> [WHAT TO DO] Search the material for the word "from" and report each line where it turns up.

[DATA IN THIS EXERCISE — start]

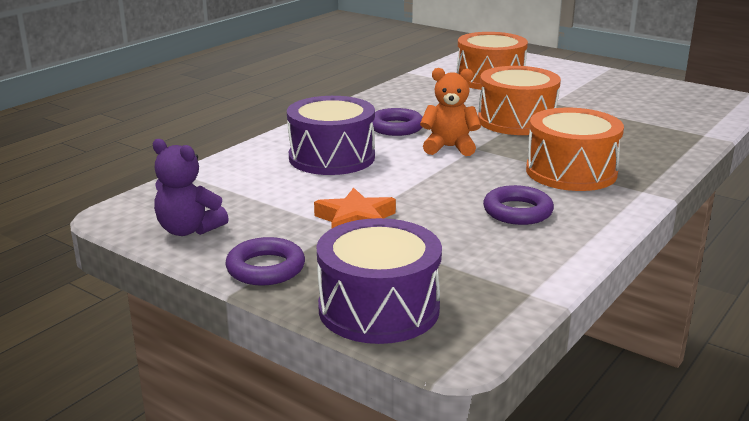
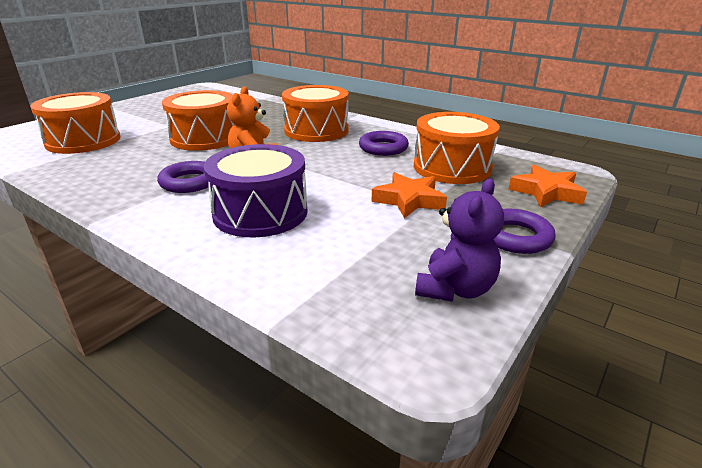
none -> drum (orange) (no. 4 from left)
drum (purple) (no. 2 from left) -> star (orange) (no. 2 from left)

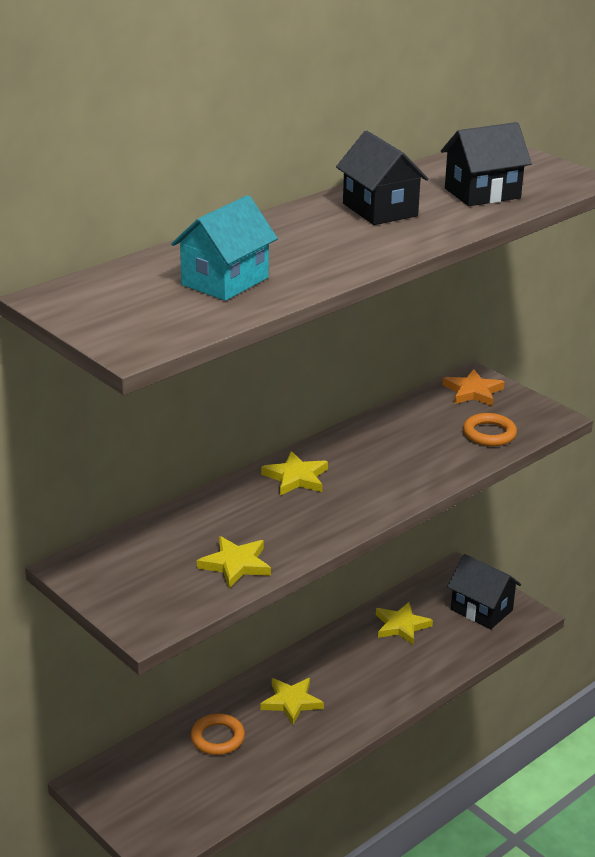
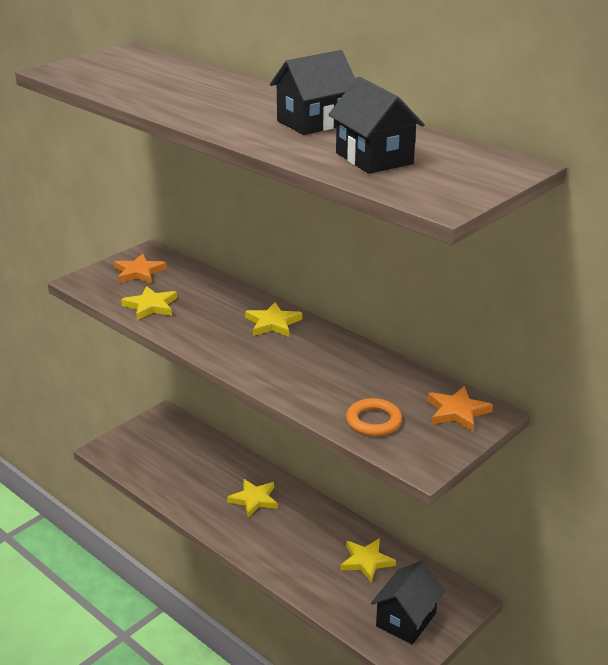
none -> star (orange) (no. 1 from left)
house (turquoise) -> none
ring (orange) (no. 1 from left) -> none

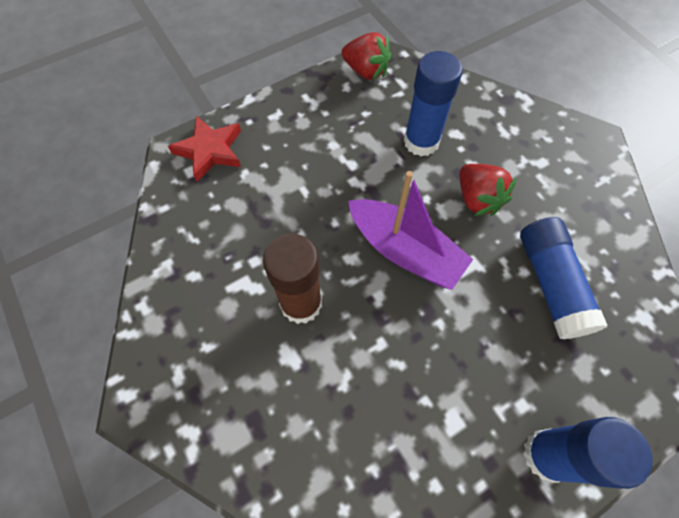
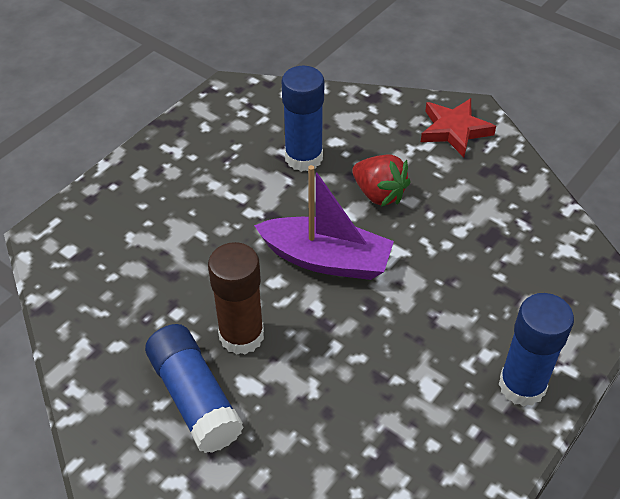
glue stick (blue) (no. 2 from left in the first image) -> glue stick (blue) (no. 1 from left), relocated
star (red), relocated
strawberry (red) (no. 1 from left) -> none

[DATA IN THIS EXERCISE — finish]
[DATA IN THIS EXERCISE — start]

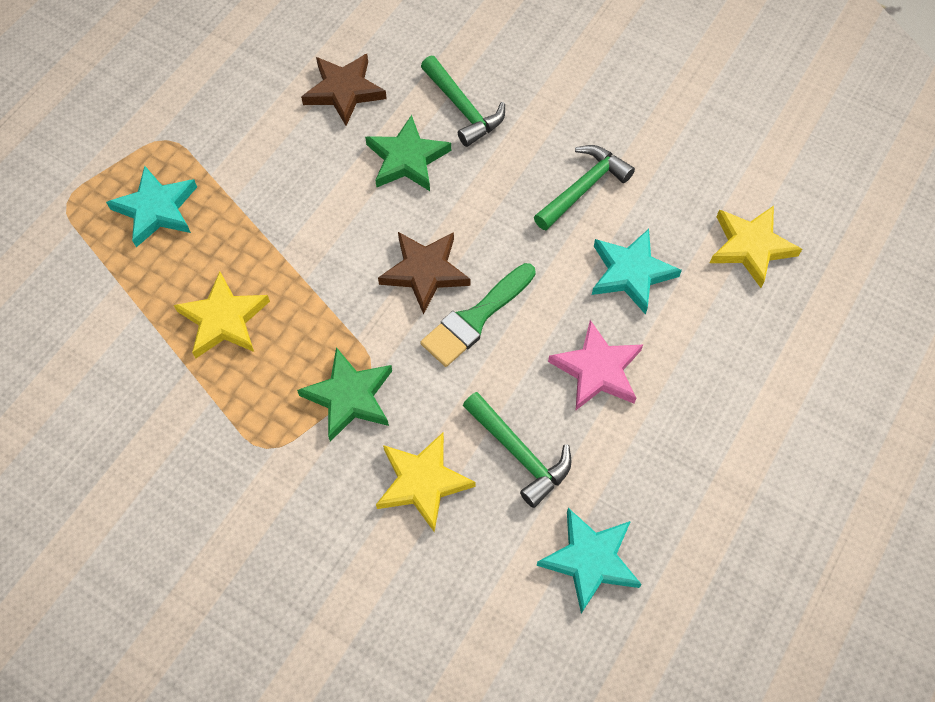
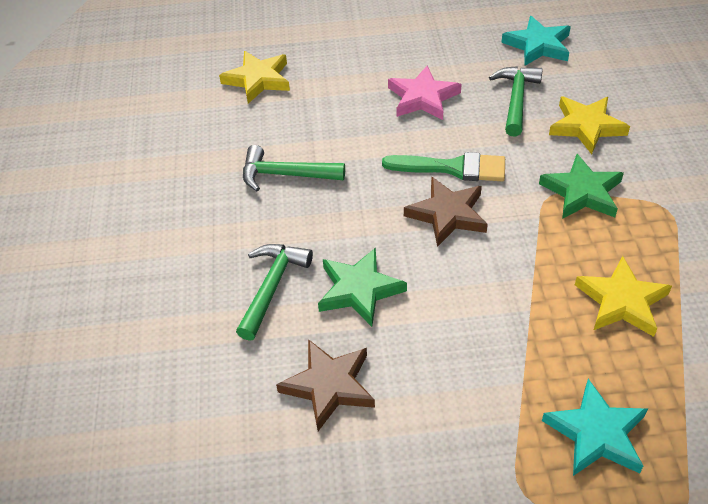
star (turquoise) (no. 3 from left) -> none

[DATA IN THIS EXERCISE — finish]
[DATA IN THIS EXERCISE — start]

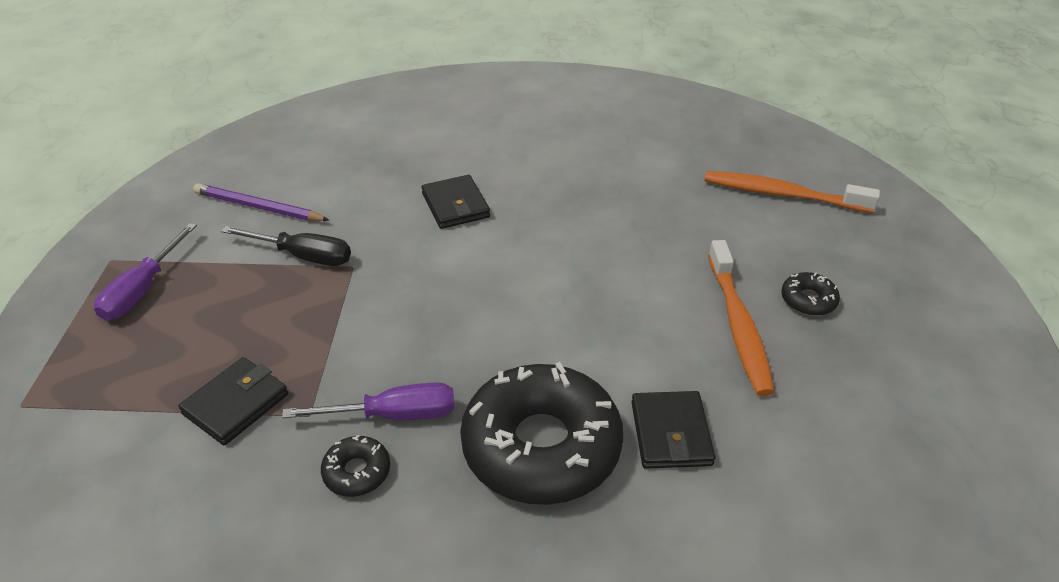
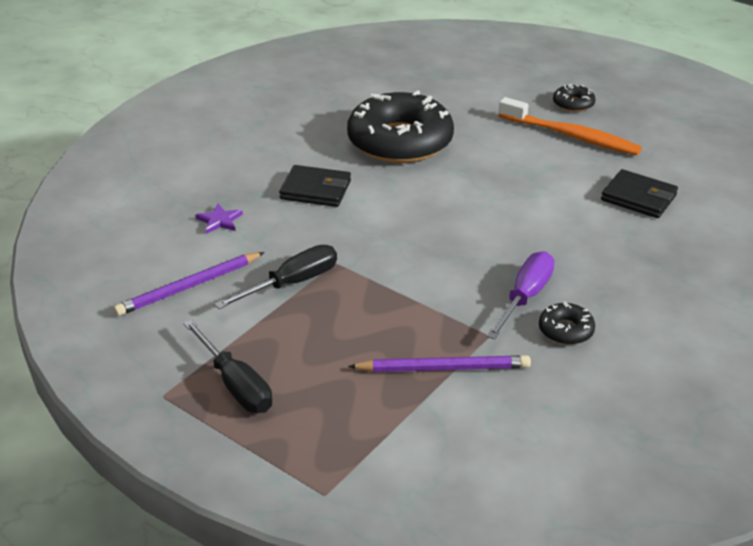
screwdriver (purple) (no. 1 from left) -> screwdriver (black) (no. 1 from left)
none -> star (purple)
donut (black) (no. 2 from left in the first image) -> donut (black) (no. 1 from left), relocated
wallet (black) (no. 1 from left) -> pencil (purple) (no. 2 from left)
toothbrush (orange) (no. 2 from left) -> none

[DATA IN THIS EXERCISE — finish]

> [EXERCISE RESULT]
none -> drum (orange) (no. 4 from left)
drum (purple) (no. 2 from left) -> star (orange) (no. 2 from left)
none -> star (orange) (no. 1 from left)
ring (orange) (no. 1 from left) -> none
glue stick (blue) (no. 2 from left in the first image) -> glue stick (blue) (no. 1 from left), relocated
strawberry (red) (no. 1 from left) -> none
star (turquoise) (no. 3 from left) -> none
screwdriver (purple) (no. 1 from left) -> screwdriver (black) (no. 1 from left)
donut (black) (no. 2 from left in the first image) -> donut (black) (no. 1 from left), relocated
wallet (black) (no. 1 from left) -> pencil (purple) (no. 2 from left)
toothbrush (orange) (no. 2 from left) -> none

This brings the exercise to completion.